[Exercise brief]:
Using the word "image" as the filter, copy each matching line from the records.

[Given entries]:
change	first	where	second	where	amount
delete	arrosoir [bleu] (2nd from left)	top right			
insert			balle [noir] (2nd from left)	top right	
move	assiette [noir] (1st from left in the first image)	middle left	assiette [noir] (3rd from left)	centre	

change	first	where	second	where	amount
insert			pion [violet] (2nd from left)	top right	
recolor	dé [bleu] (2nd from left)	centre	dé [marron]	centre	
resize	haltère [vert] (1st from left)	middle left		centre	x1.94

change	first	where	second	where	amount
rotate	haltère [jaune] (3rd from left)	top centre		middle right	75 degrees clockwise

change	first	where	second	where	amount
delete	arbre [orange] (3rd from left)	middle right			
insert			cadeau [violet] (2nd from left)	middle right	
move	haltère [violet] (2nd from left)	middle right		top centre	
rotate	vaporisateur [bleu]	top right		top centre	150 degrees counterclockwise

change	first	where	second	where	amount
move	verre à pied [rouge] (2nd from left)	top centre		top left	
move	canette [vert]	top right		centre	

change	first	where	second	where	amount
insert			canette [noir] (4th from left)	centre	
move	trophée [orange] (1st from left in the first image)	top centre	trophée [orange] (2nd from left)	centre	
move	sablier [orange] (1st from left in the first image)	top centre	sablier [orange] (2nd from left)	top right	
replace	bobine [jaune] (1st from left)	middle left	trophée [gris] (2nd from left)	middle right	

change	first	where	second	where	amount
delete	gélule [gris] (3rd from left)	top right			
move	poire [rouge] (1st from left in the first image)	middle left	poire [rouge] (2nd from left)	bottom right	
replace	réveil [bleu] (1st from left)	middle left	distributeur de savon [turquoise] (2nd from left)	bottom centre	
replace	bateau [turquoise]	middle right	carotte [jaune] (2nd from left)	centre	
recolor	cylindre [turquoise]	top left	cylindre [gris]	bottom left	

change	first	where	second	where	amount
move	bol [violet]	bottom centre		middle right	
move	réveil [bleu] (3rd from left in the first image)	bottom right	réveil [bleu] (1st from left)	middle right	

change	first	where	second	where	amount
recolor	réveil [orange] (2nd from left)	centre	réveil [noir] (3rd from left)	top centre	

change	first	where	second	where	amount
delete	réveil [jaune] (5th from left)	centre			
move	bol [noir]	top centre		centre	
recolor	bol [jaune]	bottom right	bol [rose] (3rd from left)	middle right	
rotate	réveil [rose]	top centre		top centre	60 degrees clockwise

[Worked solution]:
move	assiette [noir] (1st from left in the first image)	middle left	assiette [noir] (3rd from left)	centre	
move	trophée [orange] (1st from left in the first image)	top centre	trophée [orange] (2nd from left)	centre	
move	sablier [orange] (1st from left in the first image)	top centre	sablier [orange] (2nd from left)	top right	
move	poire [rouge] (1st from left in the first image)	middle left	poire [rouge] (2nd from left)	bottom right	
move	réveil [bleu] (3rd from left in the first image)	bottom right	réveil [bleu] (1st from left)	middle right	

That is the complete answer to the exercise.